The records follow. Filter them to the lines that hold "centreline".

Collected data:
■ ■ ■ ■ ■ ■ ■

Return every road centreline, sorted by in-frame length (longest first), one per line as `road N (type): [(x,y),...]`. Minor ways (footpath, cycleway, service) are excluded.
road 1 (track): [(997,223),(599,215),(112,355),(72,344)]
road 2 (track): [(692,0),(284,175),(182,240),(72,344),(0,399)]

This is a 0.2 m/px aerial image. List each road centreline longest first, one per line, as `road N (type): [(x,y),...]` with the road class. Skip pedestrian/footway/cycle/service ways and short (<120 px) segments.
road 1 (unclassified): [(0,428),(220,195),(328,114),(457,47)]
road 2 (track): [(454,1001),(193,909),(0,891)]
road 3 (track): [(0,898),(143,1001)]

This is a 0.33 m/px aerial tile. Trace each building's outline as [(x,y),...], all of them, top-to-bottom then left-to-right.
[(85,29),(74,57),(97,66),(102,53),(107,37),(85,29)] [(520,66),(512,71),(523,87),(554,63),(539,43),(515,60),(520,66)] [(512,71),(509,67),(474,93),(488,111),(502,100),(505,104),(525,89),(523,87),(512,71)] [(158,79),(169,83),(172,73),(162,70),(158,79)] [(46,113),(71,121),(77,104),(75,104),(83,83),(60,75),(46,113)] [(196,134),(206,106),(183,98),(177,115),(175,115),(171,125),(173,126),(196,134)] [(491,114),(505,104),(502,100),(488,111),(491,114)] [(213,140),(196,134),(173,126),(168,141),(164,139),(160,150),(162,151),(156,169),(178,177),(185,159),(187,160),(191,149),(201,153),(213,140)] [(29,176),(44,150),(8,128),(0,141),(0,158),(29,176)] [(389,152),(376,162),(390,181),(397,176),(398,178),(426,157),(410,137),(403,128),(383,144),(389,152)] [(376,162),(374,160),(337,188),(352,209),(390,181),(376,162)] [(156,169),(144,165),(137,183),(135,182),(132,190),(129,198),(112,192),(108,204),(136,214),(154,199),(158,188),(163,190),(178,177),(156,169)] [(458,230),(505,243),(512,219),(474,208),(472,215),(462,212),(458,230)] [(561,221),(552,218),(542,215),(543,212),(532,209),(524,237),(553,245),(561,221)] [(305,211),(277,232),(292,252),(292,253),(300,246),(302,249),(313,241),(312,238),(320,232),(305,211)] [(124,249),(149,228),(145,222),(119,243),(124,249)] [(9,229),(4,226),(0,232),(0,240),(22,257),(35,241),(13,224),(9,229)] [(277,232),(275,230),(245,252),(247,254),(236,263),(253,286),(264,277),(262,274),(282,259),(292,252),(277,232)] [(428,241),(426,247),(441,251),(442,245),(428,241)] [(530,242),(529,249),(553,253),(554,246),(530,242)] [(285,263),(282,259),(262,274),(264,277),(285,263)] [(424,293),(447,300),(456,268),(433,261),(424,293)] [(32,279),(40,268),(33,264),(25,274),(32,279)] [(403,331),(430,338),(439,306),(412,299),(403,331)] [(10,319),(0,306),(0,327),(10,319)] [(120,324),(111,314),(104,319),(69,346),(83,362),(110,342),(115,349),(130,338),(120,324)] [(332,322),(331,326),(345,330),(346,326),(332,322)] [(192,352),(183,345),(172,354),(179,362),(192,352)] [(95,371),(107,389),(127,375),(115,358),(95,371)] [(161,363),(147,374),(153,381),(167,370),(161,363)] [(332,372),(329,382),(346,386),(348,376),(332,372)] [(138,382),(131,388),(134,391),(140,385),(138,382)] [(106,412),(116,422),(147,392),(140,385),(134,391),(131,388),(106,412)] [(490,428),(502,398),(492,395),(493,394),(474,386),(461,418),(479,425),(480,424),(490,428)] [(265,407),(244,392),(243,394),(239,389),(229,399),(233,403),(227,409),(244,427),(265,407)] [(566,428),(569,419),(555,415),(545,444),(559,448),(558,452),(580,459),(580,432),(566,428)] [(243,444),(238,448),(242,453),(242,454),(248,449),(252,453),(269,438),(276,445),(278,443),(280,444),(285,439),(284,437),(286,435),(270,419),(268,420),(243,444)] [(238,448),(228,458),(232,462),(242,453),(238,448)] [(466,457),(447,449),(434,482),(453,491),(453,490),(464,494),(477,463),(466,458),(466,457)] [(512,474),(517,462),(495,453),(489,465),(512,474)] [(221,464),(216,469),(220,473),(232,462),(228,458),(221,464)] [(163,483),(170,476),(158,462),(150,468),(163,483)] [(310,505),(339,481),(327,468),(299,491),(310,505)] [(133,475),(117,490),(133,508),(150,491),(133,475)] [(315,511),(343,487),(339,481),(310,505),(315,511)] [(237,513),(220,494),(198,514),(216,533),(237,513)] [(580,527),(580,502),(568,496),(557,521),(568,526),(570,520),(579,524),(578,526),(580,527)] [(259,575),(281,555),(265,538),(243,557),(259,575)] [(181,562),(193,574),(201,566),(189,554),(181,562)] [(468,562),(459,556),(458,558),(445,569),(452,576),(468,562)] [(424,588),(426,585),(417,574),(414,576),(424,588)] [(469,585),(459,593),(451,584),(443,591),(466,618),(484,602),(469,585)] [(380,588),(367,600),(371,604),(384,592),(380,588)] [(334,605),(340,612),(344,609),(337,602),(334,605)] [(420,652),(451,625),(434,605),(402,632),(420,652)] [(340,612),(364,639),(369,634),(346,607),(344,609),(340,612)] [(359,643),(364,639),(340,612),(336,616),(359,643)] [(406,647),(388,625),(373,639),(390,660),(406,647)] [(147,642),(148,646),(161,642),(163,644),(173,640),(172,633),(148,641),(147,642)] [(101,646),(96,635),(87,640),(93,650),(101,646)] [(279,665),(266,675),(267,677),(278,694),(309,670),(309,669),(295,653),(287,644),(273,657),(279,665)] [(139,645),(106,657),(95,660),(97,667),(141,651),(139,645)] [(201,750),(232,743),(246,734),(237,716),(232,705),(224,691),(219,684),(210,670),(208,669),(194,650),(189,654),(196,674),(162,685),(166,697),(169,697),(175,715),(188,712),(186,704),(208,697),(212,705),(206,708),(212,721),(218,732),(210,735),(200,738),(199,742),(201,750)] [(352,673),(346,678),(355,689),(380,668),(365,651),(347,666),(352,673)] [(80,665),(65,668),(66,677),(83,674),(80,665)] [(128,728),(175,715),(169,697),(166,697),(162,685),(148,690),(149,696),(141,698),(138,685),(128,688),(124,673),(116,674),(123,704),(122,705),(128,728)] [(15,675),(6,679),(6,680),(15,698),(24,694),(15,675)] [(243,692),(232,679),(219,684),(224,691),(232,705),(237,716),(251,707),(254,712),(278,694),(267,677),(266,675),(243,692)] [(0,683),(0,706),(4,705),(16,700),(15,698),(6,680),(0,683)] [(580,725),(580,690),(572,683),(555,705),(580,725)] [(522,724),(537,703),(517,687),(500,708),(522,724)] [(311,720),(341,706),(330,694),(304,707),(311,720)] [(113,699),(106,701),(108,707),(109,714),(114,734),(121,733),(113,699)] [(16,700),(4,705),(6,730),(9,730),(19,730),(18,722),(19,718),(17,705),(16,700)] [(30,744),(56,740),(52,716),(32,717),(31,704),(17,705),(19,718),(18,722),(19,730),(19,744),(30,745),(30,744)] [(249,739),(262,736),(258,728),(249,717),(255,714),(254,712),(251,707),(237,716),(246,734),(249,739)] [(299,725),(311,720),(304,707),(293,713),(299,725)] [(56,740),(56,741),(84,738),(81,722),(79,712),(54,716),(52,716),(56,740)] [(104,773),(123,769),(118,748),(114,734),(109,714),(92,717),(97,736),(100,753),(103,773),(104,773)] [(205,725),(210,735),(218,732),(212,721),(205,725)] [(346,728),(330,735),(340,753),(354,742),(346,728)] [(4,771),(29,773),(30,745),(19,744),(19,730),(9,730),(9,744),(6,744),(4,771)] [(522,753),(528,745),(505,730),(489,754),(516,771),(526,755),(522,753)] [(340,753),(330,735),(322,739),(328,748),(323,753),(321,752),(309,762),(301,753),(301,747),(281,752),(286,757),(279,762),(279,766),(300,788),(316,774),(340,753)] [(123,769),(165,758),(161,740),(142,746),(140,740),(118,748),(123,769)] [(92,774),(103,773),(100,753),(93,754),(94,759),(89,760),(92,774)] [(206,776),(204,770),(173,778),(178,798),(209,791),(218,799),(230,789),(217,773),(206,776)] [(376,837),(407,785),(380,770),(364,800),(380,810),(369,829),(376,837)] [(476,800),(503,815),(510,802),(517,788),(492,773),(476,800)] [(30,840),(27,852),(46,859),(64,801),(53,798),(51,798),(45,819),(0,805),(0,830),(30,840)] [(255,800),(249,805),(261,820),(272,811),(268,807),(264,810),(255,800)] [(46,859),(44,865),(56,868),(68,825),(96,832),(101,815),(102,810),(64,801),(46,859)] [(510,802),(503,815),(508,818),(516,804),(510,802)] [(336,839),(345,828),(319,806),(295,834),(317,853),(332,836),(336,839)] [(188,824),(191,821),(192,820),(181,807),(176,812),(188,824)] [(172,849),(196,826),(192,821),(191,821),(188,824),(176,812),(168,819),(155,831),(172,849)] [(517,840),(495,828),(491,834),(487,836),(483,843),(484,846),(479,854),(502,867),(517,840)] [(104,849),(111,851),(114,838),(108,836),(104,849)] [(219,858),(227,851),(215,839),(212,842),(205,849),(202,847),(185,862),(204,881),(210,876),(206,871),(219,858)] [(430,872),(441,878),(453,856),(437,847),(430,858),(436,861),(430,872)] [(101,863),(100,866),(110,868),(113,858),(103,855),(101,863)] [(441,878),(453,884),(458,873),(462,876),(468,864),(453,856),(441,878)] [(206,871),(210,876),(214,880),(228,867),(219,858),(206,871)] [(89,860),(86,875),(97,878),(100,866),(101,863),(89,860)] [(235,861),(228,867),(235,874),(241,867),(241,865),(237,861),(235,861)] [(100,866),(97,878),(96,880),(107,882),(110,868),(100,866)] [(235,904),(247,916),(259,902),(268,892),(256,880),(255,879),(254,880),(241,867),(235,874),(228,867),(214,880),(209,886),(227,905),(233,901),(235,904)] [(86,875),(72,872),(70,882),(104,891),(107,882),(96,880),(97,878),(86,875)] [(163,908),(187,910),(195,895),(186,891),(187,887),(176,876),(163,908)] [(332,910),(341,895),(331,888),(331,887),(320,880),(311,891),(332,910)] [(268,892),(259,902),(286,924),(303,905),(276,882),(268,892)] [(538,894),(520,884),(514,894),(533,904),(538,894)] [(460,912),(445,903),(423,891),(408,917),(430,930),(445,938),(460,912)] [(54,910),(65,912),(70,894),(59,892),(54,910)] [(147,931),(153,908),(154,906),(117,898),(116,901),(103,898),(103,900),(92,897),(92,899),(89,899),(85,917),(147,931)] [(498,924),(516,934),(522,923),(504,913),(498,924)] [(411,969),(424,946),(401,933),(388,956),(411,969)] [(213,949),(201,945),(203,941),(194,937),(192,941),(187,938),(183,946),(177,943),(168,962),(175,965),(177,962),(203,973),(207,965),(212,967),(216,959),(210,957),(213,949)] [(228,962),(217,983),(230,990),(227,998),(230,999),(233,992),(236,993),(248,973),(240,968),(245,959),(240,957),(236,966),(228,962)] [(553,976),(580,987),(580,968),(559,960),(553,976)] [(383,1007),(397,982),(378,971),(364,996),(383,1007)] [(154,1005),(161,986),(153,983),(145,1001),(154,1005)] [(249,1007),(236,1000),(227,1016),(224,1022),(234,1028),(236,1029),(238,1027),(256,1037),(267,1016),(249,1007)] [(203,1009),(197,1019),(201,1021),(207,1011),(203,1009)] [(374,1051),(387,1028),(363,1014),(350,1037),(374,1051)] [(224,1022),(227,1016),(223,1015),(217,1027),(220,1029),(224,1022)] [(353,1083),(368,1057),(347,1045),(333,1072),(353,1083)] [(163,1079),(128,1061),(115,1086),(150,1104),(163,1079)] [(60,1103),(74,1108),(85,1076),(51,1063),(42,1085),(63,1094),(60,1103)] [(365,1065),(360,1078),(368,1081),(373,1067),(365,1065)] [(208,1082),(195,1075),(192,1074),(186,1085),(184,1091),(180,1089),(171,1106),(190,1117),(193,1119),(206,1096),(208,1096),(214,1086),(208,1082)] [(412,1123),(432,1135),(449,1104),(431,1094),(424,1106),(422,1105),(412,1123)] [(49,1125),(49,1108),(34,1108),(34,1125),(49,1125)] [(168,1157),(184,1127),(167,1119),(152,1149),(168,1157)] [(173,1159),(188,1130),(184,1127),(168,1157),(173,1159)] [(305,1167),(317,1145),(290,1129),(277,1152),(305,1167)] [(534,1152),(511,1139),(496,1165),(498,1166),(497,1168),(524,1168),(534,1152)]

■ ■ ■ ■ ■ ■ ■

## Written solution
Return every road centreline, sorted by in-frame length (longest first), one per line as `road N (type): [(x,y),...]`. Minor ways (footpath, cycleway, service) are excluded.
This is a 0.2 m/px aerial image. List each road centreline longest first, one per line, as `road N (type): [(x,y),...]` with the road class. Skip pedestrian/footway/cycle/service ways and short (<120 px) segments.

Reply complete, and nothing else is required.